Provided data section start
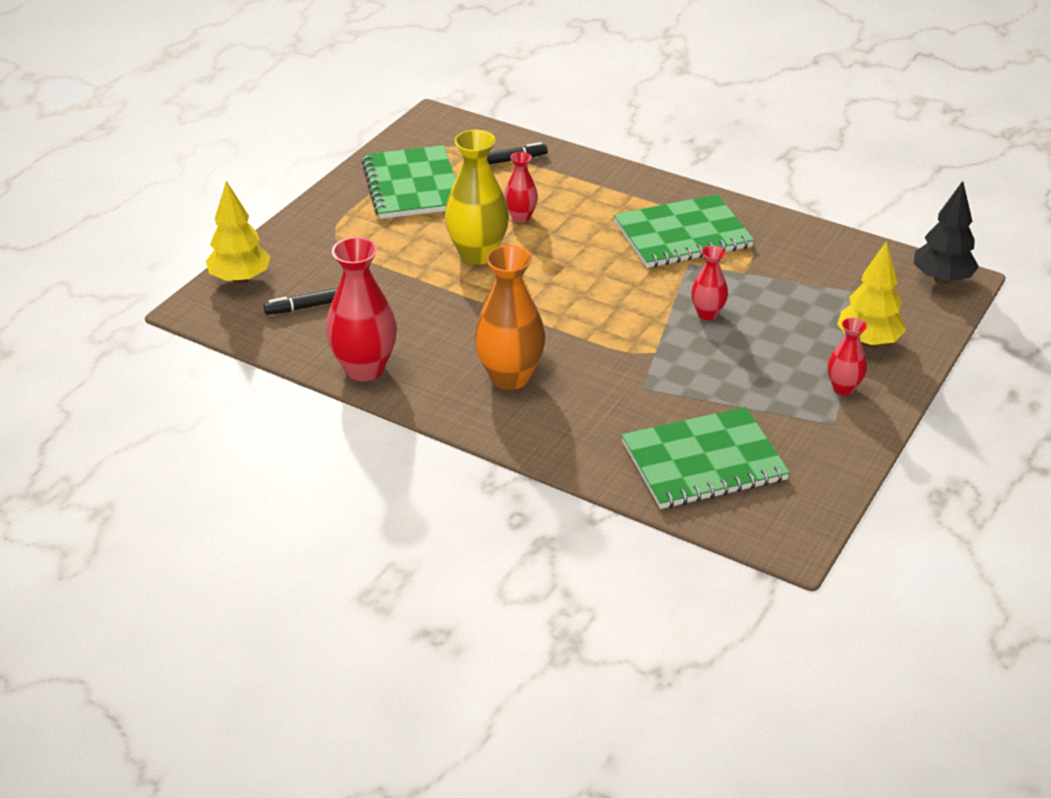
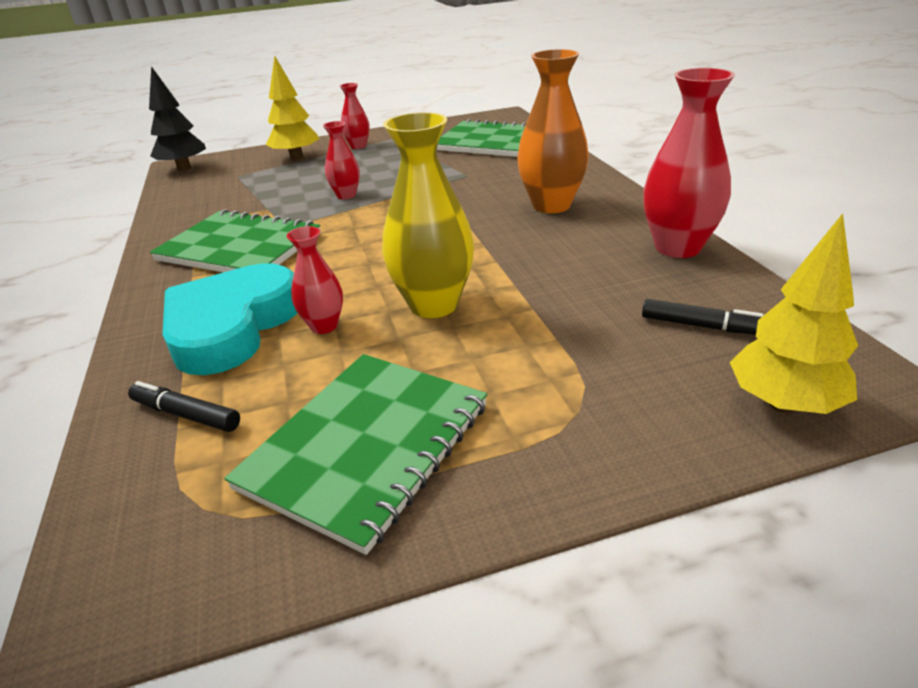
camera: 135 degrees left, 5 degrees down
none -> turquoise heart [162,263,297,375]

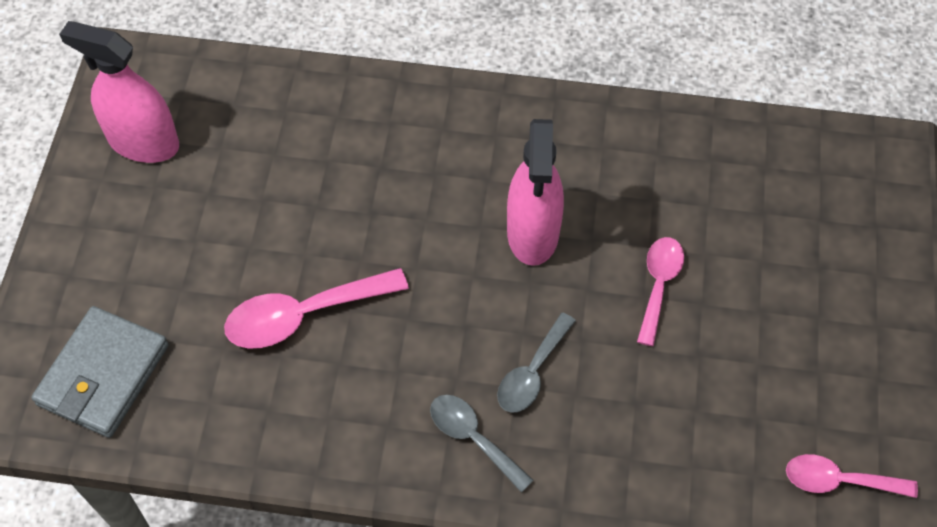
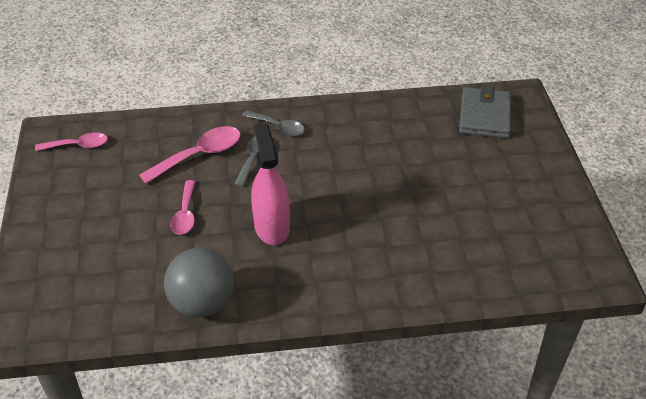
camera: 165 degrees right, 15 degrees down
pink spray bottle [59,21,179,163] -> none
pink spoon [224,268,409,348] -> pink spoon moved to [139,126,241,184]
none -> grey ball [164,248,234,317]

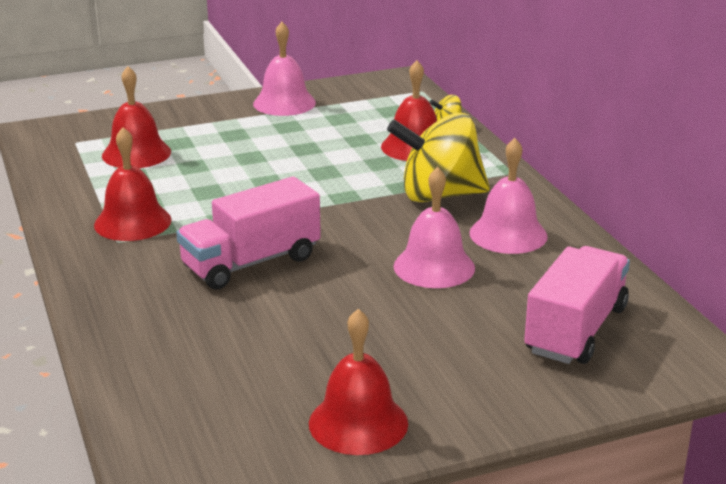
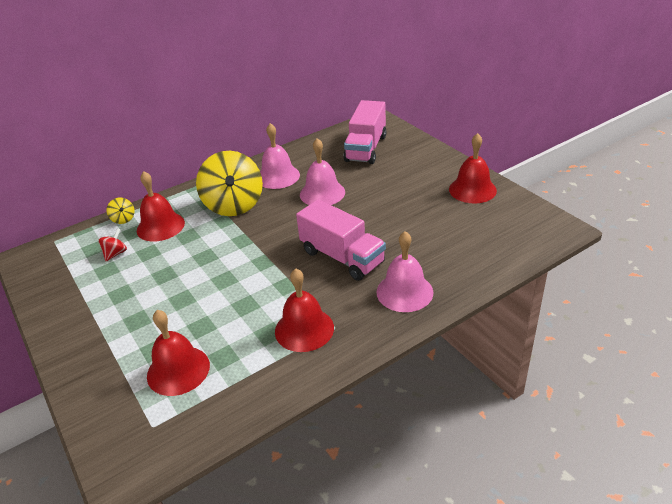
camera: 100 degrees left, 10 degrees up
pink bell [253,22,316,116] -> pink bell moved to [376,231,434,312]
pink truck [524,246,630,364] -> pink truck turned 90 degrees counterclockwise [344,100,386,164]
none -> red spinning top [98,228,127,261]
Provided data section end
▶ Activity: The entries are to be restated word for word, with pictures omitted.

▶ The answer:
camera: 135 degrees left, 5 degrees down
none -> turquoise heart [162,263,297,375]

camera: 165 degrees right, 15 degrees down
pink spray bottle [59,21,179,163] -> none
pink spoon [224,268,409,348] -> pink spoon moved to [139,126,241,184]
none -> grey ball [164,248,234,317]

camera: 100 degrees left, 10 degrees up
pink bell [253,22,316,116] -> pink bell moved to [376,231,434,312]
pink truck [524,246,630,364] -> pink truck turned 90 degrees counterclockwise [344,100,386,164]
none -> red spinning top [98,228,127,261]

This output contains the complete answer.